* Exercise brief:
Show each line of the material below that contains the string "pair", copying every such line in full.

Source data
--- START ---
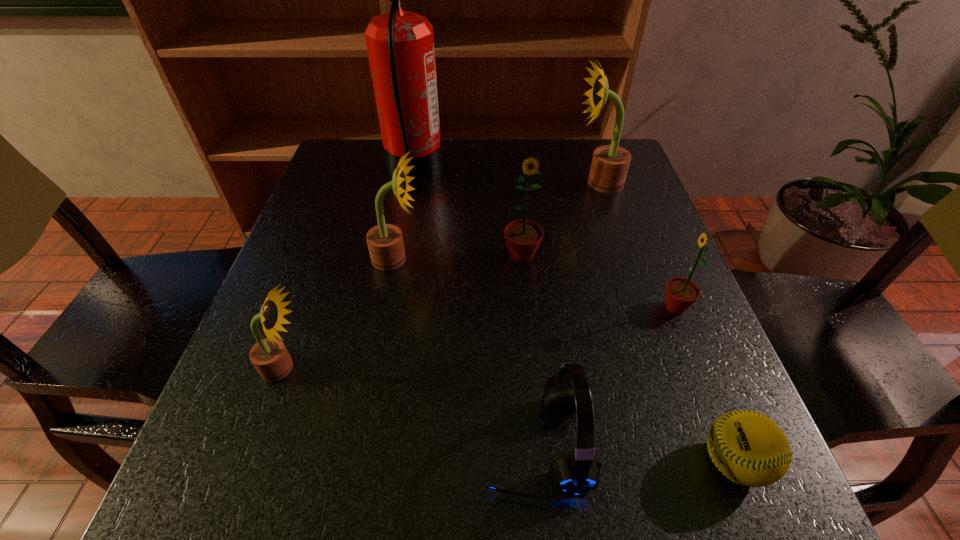
At what (x,y) coordinates should I click in order to perform the action: click on vacant point located between the tallest object and the rightmost yellow sunflower. Please return your answer as a coordinate pair (x, y). This screenshot has width=960, height=540. Looking at the image, I should click on (506, 176).

Locate an element on the screen. free point between the farthest sunflower and the third sunflower from left to right is located at coordinates (560, 220).

The height and width of the screenshot is (540, 960). I want to click on free space between the seventh tallest object and the fourth nearest object, so click(606, 375).

Find the location of a particular element. The image size is (960, 540). free spot between the headset and the farther green sunflower is located at coordinates (529, 350).

The width and height of the screenshot is (960, 540). In order to click on free space between the second biggest yellow sunflower and the nearer green sunflower in this screenshot , I will do `click(536, 283)`.

Identify the location of free space between the second biggest yellow sunflower and the farthest sunflower. Image resolution: width=960 pixels, height=540 pixels. (497, 221).

Image resolution: width=960 pixels, height=540 pixels. Find the location of `free space between the seventh tallest object and the smaller green sunflower`. free space between the seventh tallest object and the smaller green sunflower is located at coordinates (606, 375).

The width and height of the screenshot is (960, 540). Identify the location of object that is the fourth nearest to the shortest object. (385, 243).

Locate which object ranks seventh in proximity to the farthest yellow sunflower. Please provide its 2D coordinates. Your answer should be formatted as a tuple, i.e. [(x, y)], where the tuple contains the x and y coordinates of a point satisfying the conditions above.

[(269, 356)]

Choose which sunflower is the third nearest neighbor to the biggest yellow sunflower. Please provide its 2D coordinates. Your answer should be formatted as a tuple, i.e. [(x, y)], where the tuple contains the x and y coordinates of a point satisfying the conditions above.

[(385, 243)]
--- END ---
* Output:
At what (x,y) coordinates should I click in order to perform the action: click on vacant point located between the tallest object and the rightmost yellow sunflower. Please return your answer as a coordinate pair (x, y). This screenshot has width=960, height=540. Looking at the image, I should click on (506, 176).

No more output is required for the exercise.